ASSIGNMENT:
The entries below are to be returned as written, with all pictures dropped.

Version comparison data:
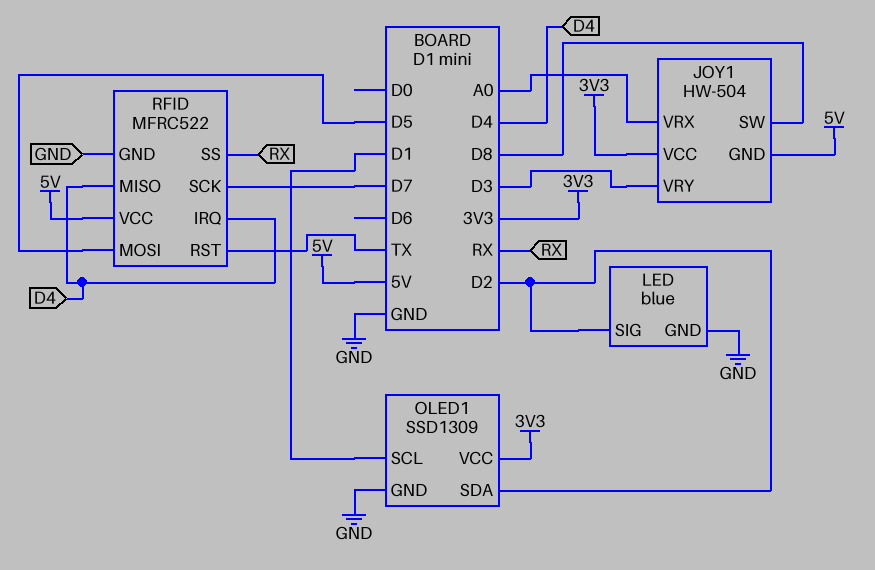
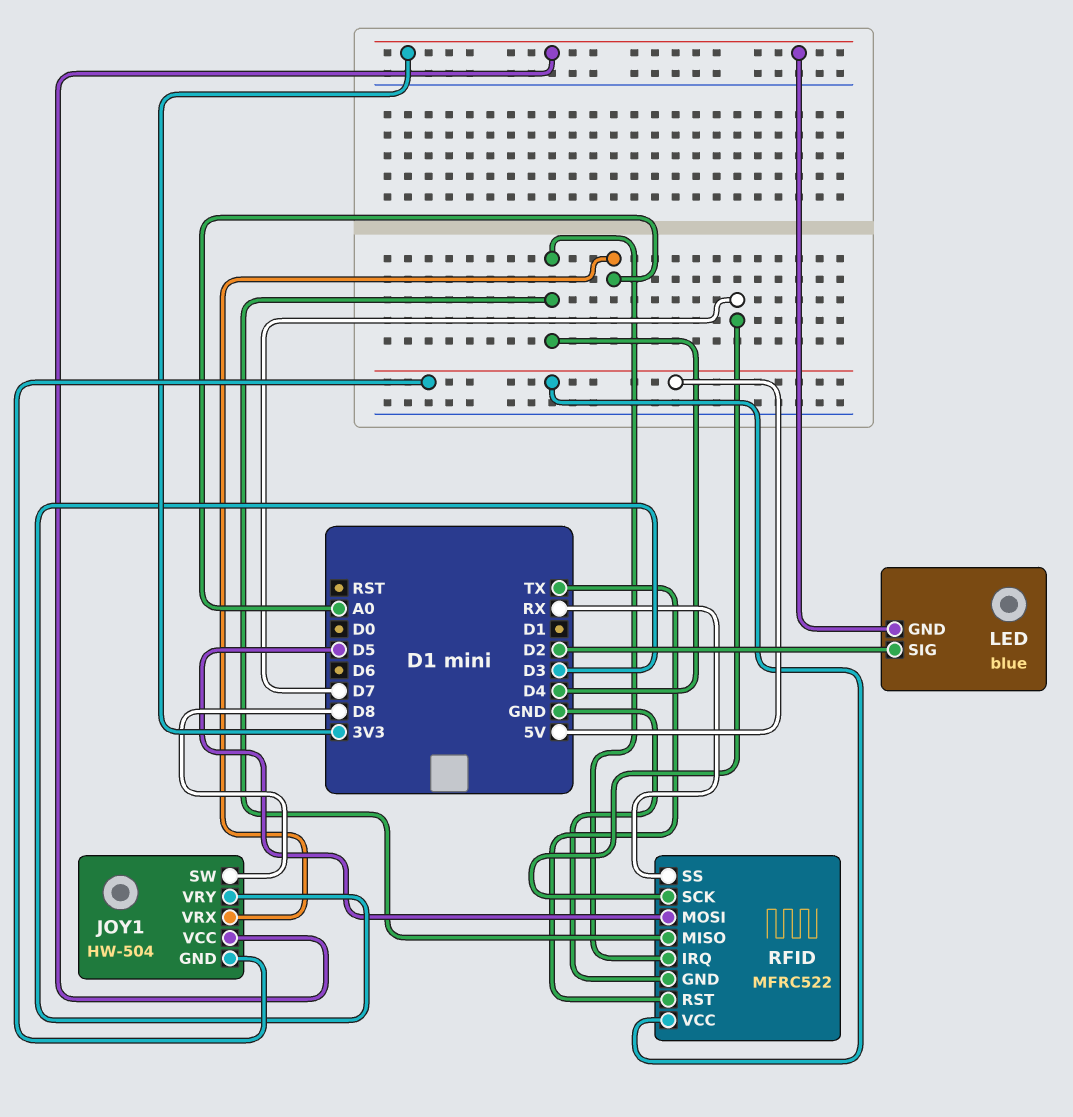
LED pin GND: GND -> 3V3
OLED1: SSD1309 -> none
OLED1 pin GND: GND -> none
OLED1 pin SCL: D1 -> none
OLED1 pin SDA: D2 -> none
OLED1 pin VCC: 3V3 -> none

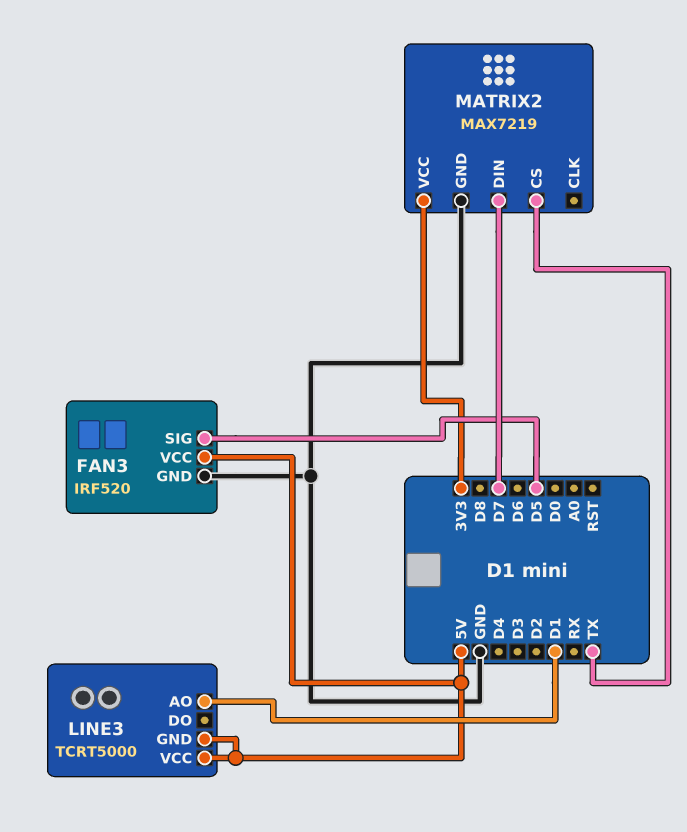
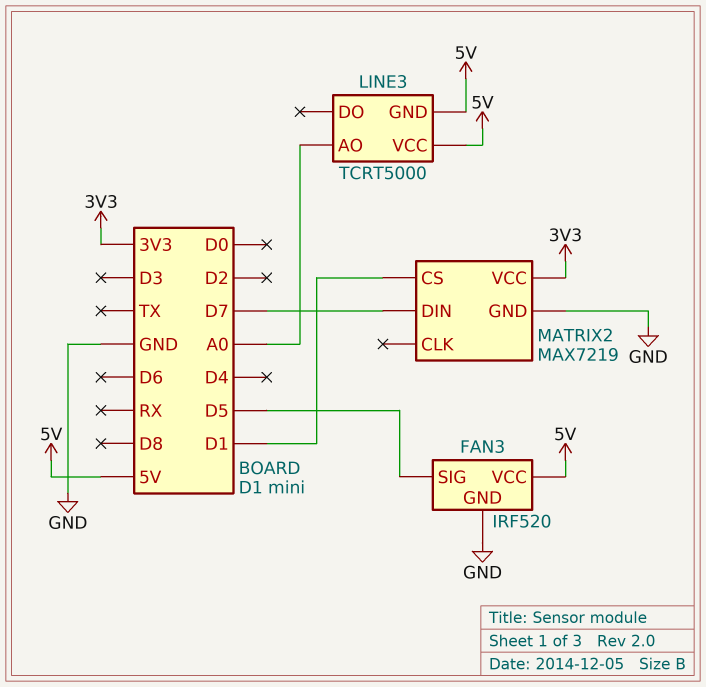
LINE3 pin AO: D1 -> A0
MATRIX2 pin CS: TX -> D1

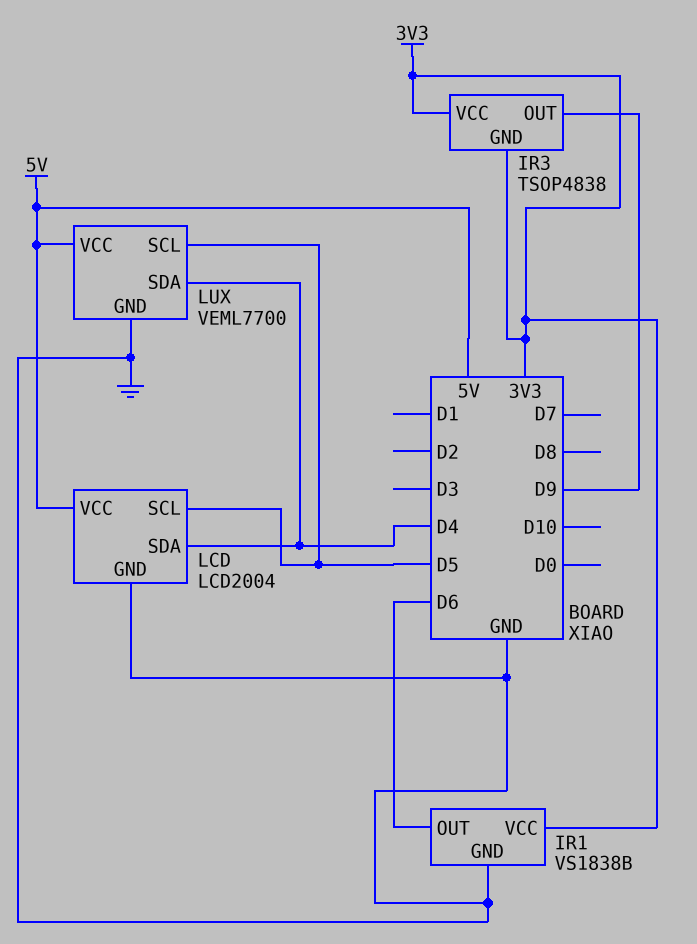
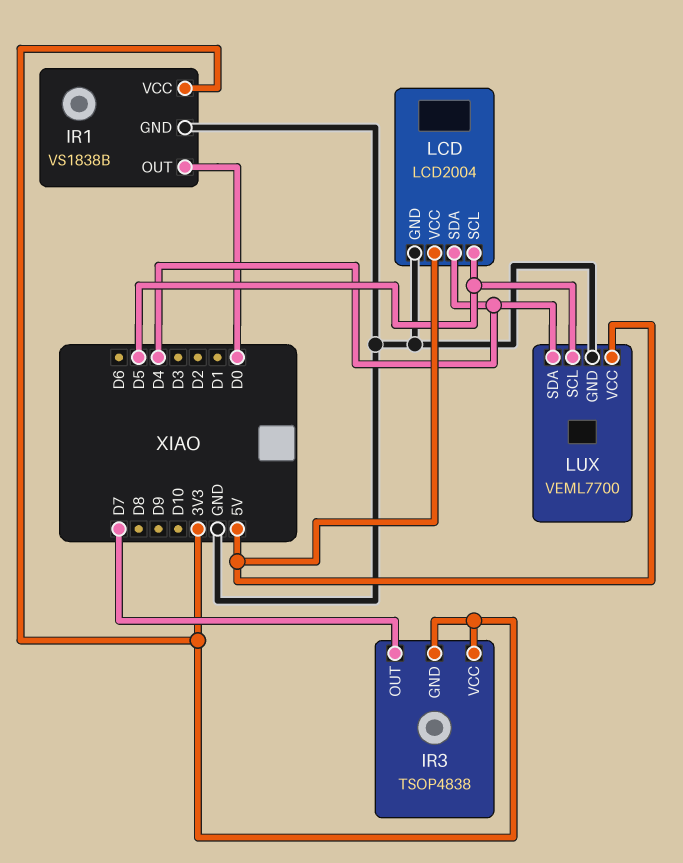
IR1 pin OUT: D6 -> D0
IR3 pin OUT: D9 -> D7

EXERCISE RESULT:
LED pin GND: GND -> 3V3
OLED1: SSD1309 -> none
OLED1 pin GND: GND -> none
OLED1 pin SCL: D1 -> none
OLED1 pin SDA: D2 -> none
OLED1 pin VCC: 3V3 -> none

LINE3 pin AO: D1 -> A0
MATRIX2 pin CS: TX -> D1

IR1 pin OUT: D6 -> D0
IR3 pin OUT: D9 -> D7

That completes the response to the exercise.